## Provided entries
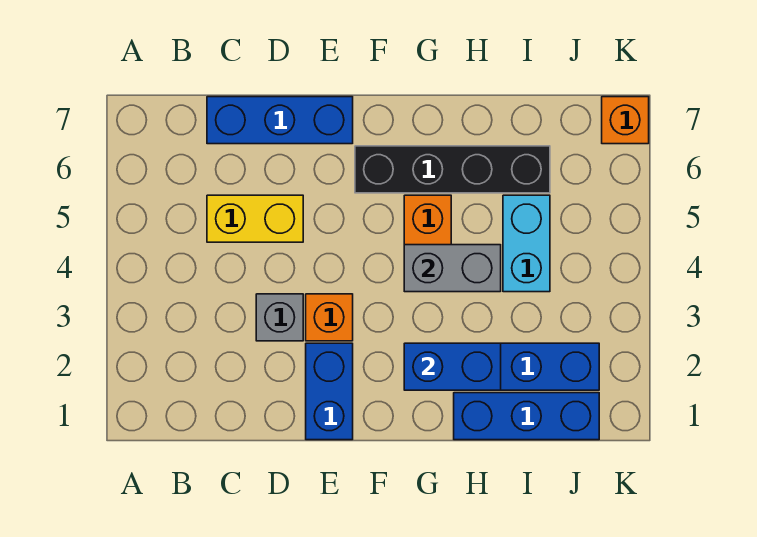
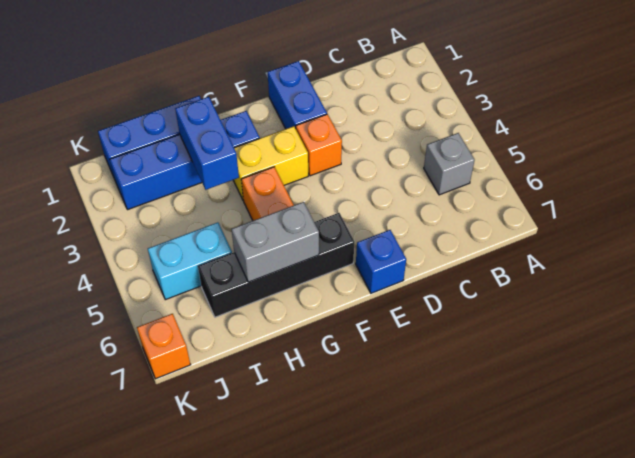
yellow brick C5:D5 level 1 -> yellow brick F3:G3 level 1
blue brick C7:E7 level 1 -> blue brick E7 level 1
grey brick D3 level 1 -> grey brick B5 level 1
blue brick G2:H2 level 2 -> blue brick H2:H3 level 2
grey brick G4:H4 level 2 -> grey brick G6:H6 level 2
cyan brick I4:I5 level 1 -> cyan brick I5:J5 level 1

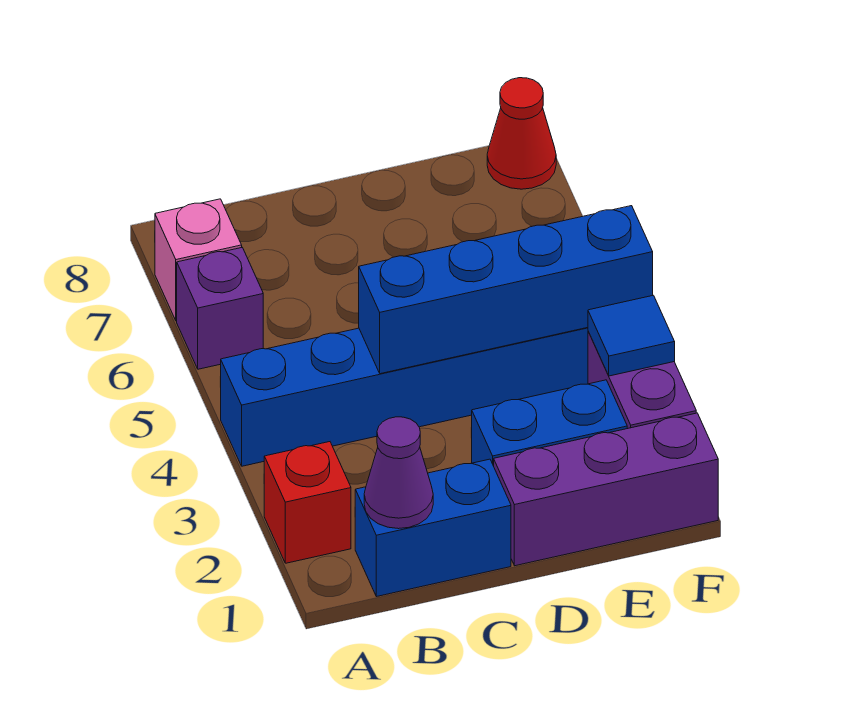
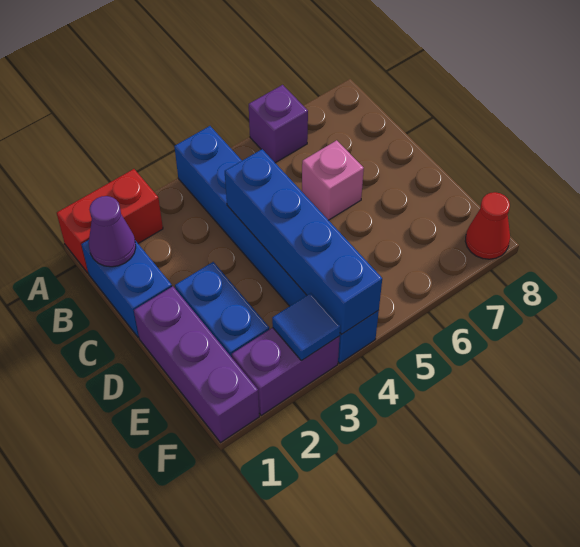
red brick A2 level 1 -> red brick A1:A2 level 1
pink brick A7 level 1 -> pink brick C6 level 1

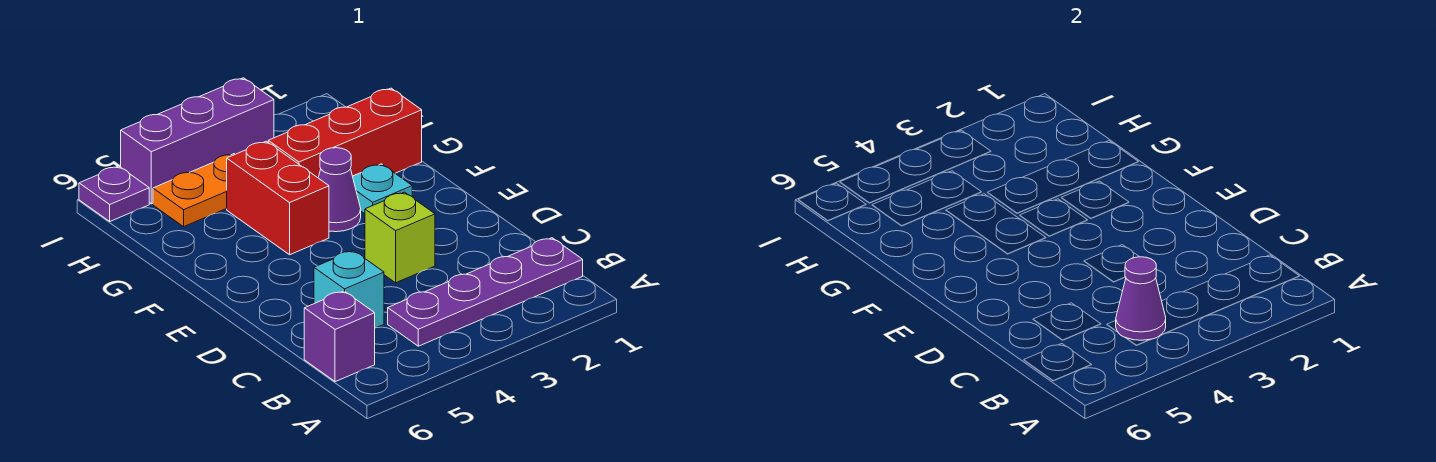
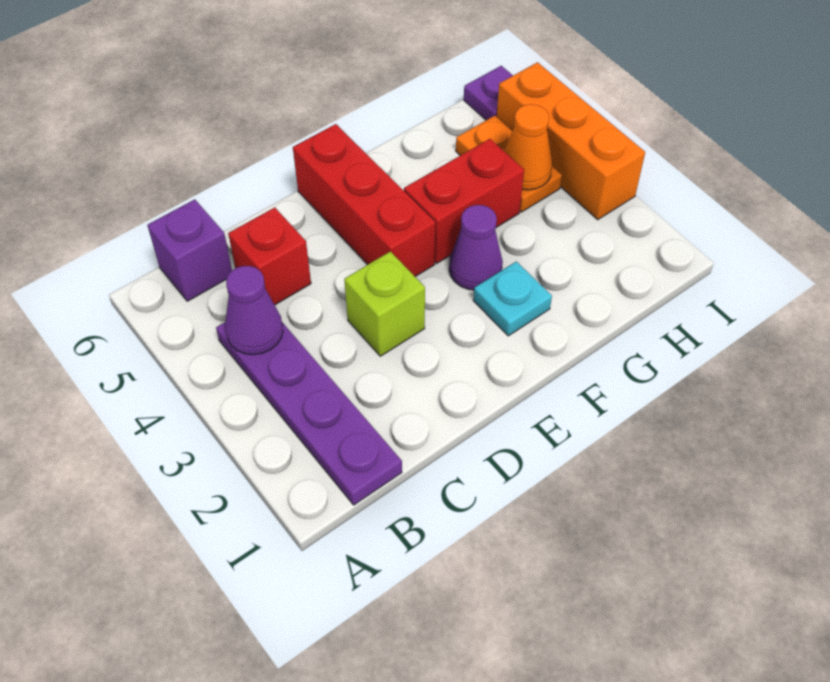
cyan brick C5 level 1 -> red brick C5 level 1
red brick G1:G3 level 1 -> red brick E4:E6 level 1
none -> orange cone H4 level 2
purple brick I3:I5 level 1 -> orange brick I3:I5 level 1

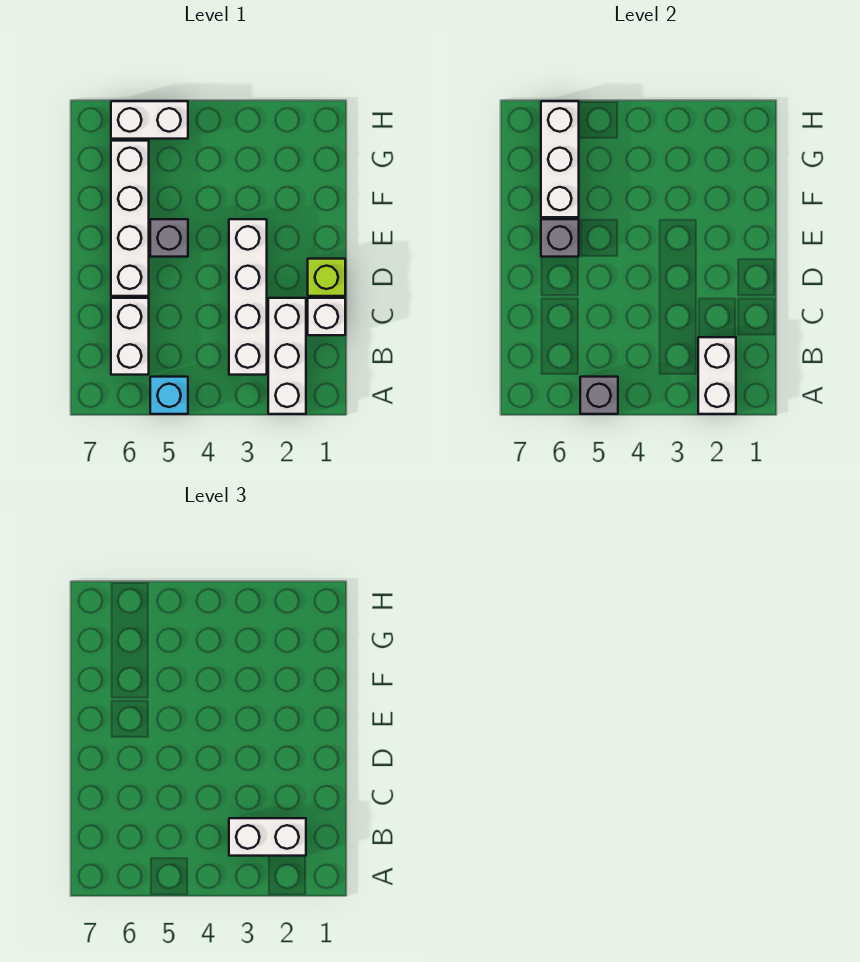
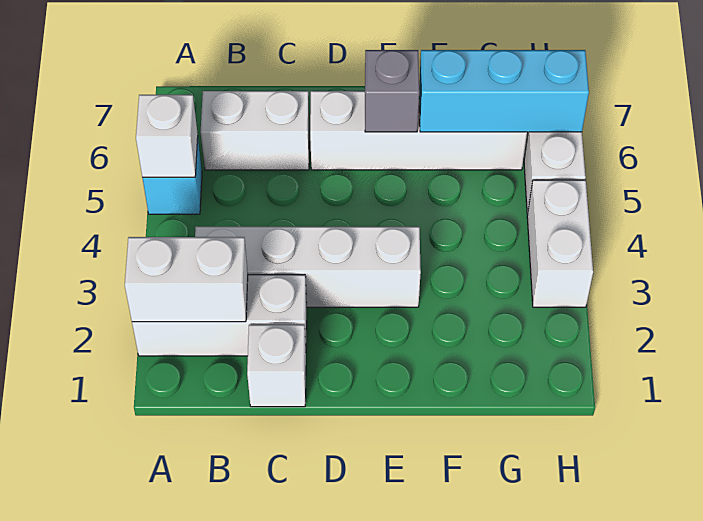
grey brick A5 level 2 -> white brick A5 level 2
white brick B2:B3 level 3 -> white brick H3:H4 level 1
lime brick D1 level 1 -> none
grey brick E5 level 1 -> none
white brick F6:H6 level 2 -> cyan brick F6:H6 level 2

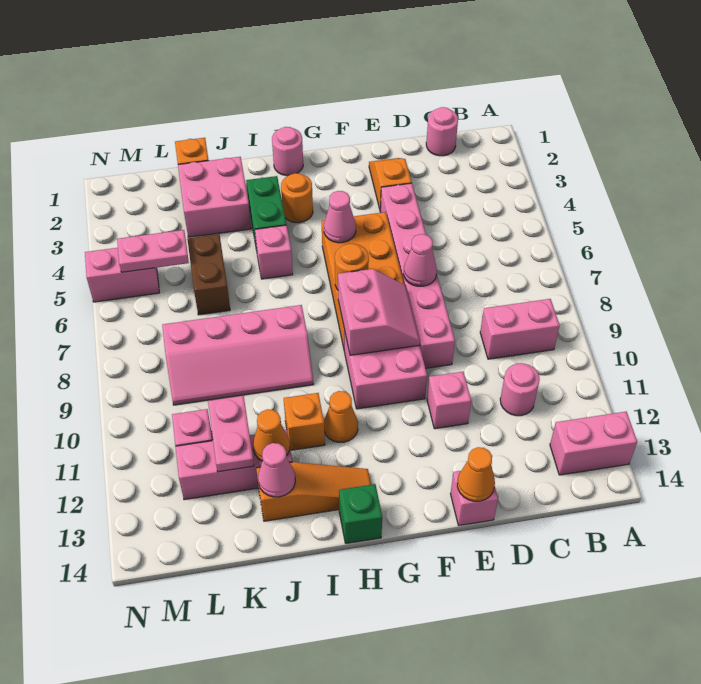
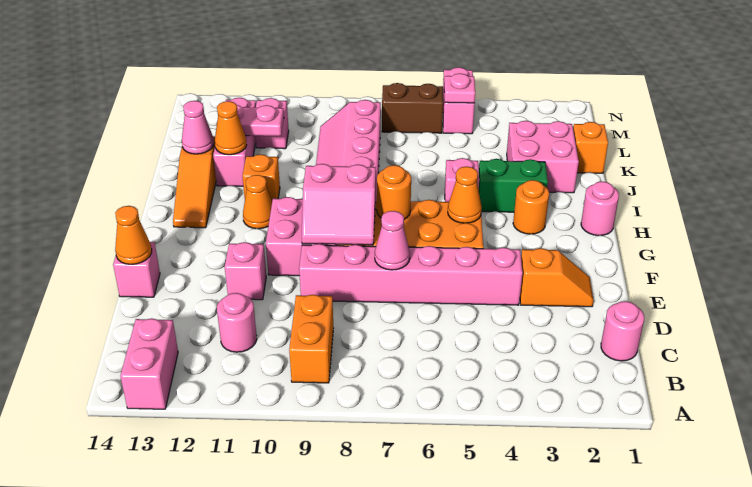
pink brick B9:C9 level 1 -> orange brick B9:C9 level 1
pink cone G5 level 2 -> orange cone G5 level 2
green brick H14 level 1 -> none
brown brick K5:K6 level 1 -> brown brick M6:M7 level 1
pink plate L5:M5 level 2 -> pink plate M5 level 2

## Problem to work on
Starting with the first line of the material above and ending with the line that holds "cyan brick I4:I5", write out those lines exactly, without pictures.

## Written response
yellow brick C5:D5 level 1 -> yellow brick F3:G3 level 1
blue brick C7:E7 level 1 -> blue brick E7 level 1
grey brick D3 level 1 -> grey brick B5 level 1
blue brick G2:H2 level 2 -> blue brick H2:H3 level 2
grey brick G4:H4 level 2 -> grey brick G6:H6 level 2
cyan brick I4:I5 level 1 -> cyan brick I5:J5 level 1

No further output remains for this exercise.